### Exercise prompt
Could you reproduce every record below exactly as it stands?

Object tracking records
__________

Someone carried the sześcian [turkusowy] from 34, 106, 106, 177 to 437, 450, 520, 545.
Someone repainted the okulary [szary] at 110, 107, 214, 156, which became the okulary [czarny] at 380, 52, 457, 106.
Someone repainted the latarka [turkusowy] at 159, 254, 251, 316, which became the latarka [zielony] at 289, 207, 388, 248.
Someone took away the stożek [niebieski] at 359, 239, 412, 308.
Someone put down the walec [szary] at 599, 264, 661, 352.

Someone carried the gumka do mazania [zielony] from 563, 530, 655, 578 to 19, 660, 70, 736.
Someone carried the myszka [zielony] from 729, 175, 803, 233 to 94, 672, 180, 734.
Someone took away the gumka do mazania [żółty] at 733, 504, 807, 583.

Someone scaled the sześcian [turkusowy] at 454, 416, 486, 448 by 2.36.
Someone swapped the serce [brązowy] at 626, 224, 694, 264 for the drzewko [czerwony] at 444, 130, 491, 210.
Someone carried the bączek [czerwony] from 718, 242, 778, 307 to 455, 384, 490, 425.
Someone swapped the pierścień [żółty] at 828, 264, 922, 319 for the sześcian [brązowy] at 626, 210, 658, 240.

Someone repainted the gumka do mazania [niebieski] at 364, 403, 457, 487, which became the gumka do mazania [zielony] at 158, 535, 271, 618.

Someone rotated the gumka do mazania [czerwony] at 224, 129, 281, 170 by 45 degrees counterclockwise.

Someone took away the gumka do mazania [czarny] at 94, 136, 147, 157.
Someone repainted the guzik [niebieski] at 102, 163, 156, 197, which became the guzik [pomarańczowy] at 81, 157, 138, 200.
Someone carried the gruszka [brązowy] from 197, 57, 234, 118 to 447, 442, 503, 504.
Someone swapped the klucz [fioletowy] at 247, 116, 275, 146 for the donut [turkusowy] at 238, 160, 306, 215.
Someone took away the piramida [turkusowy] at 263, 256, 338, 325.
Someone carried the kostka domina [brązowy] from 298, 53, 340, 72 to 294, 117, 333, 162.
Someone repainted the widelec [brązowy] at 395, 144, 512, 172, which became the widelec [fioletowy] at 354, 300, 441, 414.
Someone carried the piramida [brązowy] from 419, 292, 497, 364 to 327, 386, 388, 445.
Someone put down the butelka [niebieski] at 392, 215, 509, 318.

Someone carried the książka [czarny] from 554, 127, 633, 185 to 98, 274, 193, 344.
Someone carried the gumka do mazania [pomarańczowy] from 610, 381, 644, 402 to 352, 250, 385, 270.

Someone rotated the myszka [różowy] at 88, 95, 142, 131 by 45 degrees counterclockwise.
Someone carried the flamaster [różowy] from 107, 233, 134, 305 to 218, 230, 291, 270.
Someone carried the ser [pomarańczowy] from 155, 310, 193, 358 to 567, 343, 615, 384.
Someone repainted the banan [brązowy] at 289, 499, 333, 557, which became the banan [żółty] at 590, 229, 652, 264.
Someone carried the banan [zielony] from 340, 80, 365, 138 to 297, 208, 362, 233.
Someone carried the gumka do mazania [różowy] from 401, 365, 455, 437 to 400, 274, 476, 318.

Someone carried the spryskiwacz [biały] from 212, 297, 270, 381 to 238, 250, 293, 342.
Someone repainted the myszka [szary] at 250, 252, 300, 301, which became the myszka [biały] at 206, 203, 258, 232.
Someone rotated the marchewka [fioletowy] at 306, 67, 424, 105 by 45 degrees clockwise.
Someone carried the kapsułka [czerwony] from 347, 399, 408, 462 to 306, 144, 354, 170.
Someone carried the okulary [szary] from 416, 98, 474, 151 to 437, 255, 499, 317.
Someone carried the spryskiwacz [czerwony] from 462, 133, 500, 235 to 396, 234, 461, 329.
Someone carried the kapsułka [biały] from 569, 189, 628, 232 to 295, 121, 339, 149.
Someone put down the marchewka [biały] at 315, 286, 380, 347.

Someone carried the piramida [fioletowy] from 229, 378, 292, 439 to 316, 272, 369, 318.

__________

### Expected answer
Someone carried the sześcian [turkusowy] from 34, 106, 106, 177 to 437, 450, 520, 545.
Someone repainted the okulary [szary] at 110, 107, 214, 156, which became the okulary [czarny] at 380, 52, 457, 106.
Someone repainted the latarka [turkusowy] at 159, 254, 251, 316, which became the latarka [zielony] at 289, 207, 388, 248.
Someone took away the stożek [niebieski] at 359, 239, 412, 308.
Someone put down the walec [szary] at 599, 264, 661, 352.

Someone carried the gumka do mazania [zielony] from 563, 530, 655, 578 to 19, 660, 70, 736.
Someone carried the myszka [zielony] from 729, 175, 803, 233 to 94, 672, 180, 734.
Someone took away the gumka do mazania [żółty] at 733, 504, 807, 583.

Someone scaled the sześcian [turkusowy] at 454, 416, 486, 448 by 2.36.
Someone swapped the serce [brązowy] at 626, 224, 694, 264 for the drzewko [czerwony] at 444, 130, 491, 210.
Someone carried the bączek [czerwony] from 718, 242, 778, 307 to 455, 384, 490, 425.
Someone swapped the pierścień [żółty] at 828, 264, 922, 319 for the sześcian [brązowy] at 626, 210, 658, 240.

Someone repainted the gumka do mazania [niebieski] at 364, 403, 457, 487, which became the gumka do mazania [zielony] at 158, 535, 271, 618.

Someone rotated the gumka do mazania [czerwony] at 224, 129, 281, 170 by 45 degrees counterclockwise.

Someone took away the gumka do mazania [czarny] at 94, 136, 147, 157.
Someone repainted the guzik [niebieski] at 102, 163, 156, 197, which became the guzik [pomarańczowy] at 81, 157, 138, 200.
Someone carried the gruszka [brązowy] from 197, 57, 234, 118 to 447, 442, 503, 504.
Someone swapped the klucz [fioletowy] at 247, 116, 275, 146 for the donut [turkusowy] at 238, 160, 306, 215.
Someone took away the piramida [turkusowy] at 263, 256, 338, 325.
Someone carried the kostka domina [brązowy] from 298, 53, 340, 72 to 294, 117, 333, 162.
Someone repainted the widelec [brązowy] at 395, 144, 512, 172, which became the widelec [fioletowy] at 354, 300, 441, 414.
Someone carried the piramida [brązowy] from 419, 292, 497, 364 to 327, 386, 388, 445.
Someone put down the butelka [niebieski] at 392, 215, 509, 318.

Someone carried the książka [czarny] from 554, 127, 633, 185 to 98, 274, 193, 344.
Someone carried the gumka do mazania [pomarańczowy] from 610, 381, 644, 402 to 352, 250, 385, 270.

Someone rotated the myszka [różowy] at 88, 95, 142, 131 by 45 degrees counterclockwise.
Someone carried the flamaster [różowy] from 107, 233, 134, 305 to 218, 230, 291, 270.
Someone carried the ser [pomarańczowy] from 155, 310, 193, 358 to 567, 343, 615, 384.
Someone repainted the banan [brązowy] at 289, 499, 333, 557, which became the banan [żółty] at 590, 229, 652, 264.
Someone carried the banan [zielony] from 340, 80, 365, 138 to 297, 208, 362, 233.
Someone carried the gumka do mazania [różowy] from 401, 365, 455, 437 to 400, 274, 476, 318.

Someone carried the spryskiwacz [biały] from 212, 297, 270, 381 to 238, 250, 293, 342.
Someone repainted the myszka [szary] at 250, 252, 300, 301, which became the myszka [biały] at 206, 203, 258, 232.
Someone rotated the marchewka [fioletowy] at 306, 67, 424, 105 by 45 degrees clockwise.
Someone carried the kapsułka [czerwony] from 347, 399, 408, 462 to 306, 144, 354, 170.
Someone carried the okulary [szary] from 416, 98, 474, 151 to 437, 255, 499, 317.
Someone carried the spryskiwacz [czerwony] from 462, 133, 500, 235 to 396, 234, 461, 329.
Someone carried the kapsułka [biały] from 569, 189, 628, 232 to 295, 121, 339, 149.
Someone put down the marchewka [biały] at 315, 286, 380, 347.

Someone carried the piramida [fioletowy] from 229, 378, 292, 439 to 316, 272, 369, 318.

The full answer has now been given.